*** Block opens ***

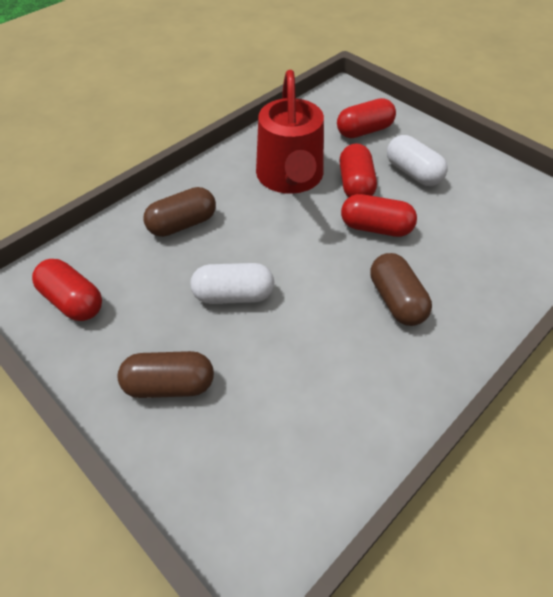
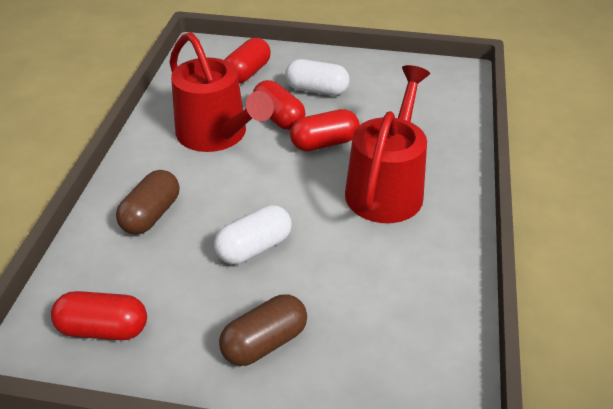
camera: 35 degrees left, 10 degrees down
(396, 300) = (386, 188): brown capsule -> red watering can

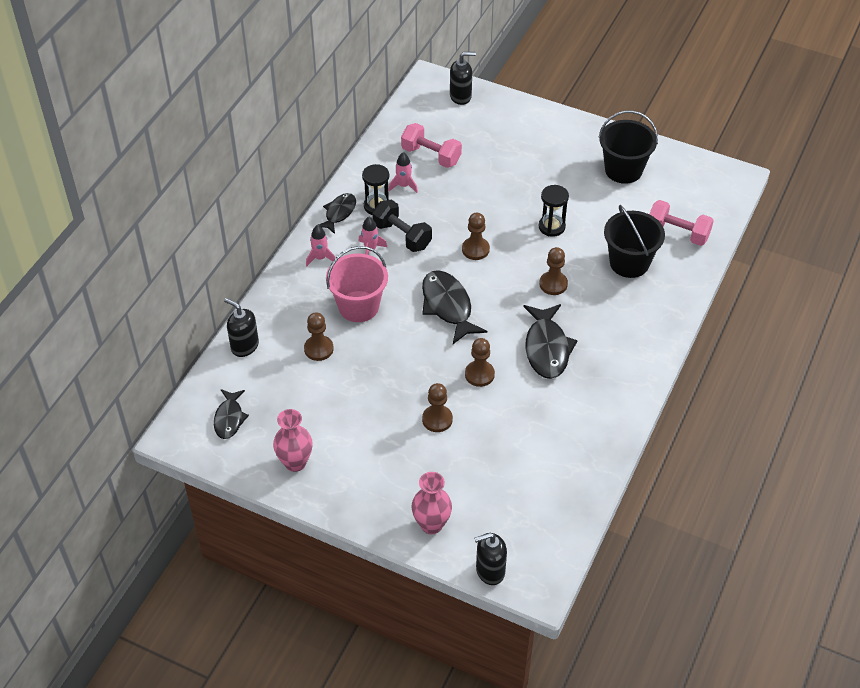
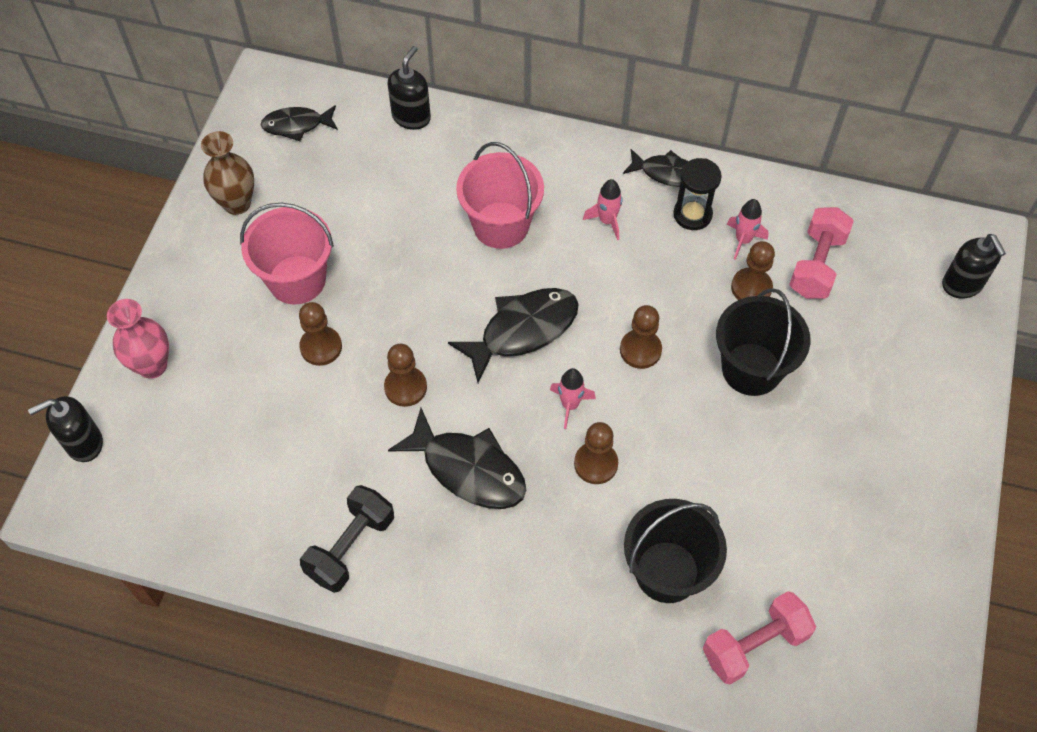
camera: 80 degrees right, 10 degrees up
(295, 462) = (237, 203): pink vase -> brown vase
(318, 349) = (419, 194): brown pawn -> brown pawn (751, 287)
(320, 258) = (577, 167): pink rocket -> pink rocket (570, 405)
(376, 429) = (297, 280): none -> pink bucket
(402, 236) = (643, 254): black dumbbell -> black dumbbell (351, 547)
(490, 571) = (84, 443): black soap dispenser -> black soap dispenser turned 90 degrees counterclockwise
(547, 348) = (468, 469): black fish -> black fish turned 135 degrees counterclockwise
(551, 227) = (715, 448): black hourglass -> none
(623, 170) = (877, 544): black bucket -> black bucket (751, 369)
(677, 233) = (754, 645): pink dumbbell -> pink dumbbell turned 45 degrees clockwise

*** Block closes ***

• TASK REQUIREMENTS
Write out the listing above again, exactly, but with no pictures in the copy.

• ANSWER SECTION
camera: 35 degrees left, 10 degrees down
(396, 300) = (386, 188): brown capsule -> red watering can

camera: 80 degrees right, 10 degrees up
(295, 462) = (237, 203): pink vase -> brown vase
(318, 349) = (419, 194): brown pawn -> brown pawn (751, 287)
(320, 258) = (577, 167): pink rocket -> pink rocket (570, 405)
(376, 429) = (297, 280): none -> pink bucket
(402, 236) = (643, 254): black dumbbell -> black dumbbell (351, 547)
(490, 571) = (84, 443): black soap dispenser -> black soap dispenser turned 90 degrees counterclockwise
(547, 348) = (468, 469): black fish -> black fish turned 135 degrees counterclockwise
(551, 227) = (715, 448): black hourglass -> none
(623, 170) = (877, 544): black bucket -> black bucket (751, 369)
(677, 233) = (754, 645): pink dumbbell -> pink dumbbell turned 45 degrees clockwise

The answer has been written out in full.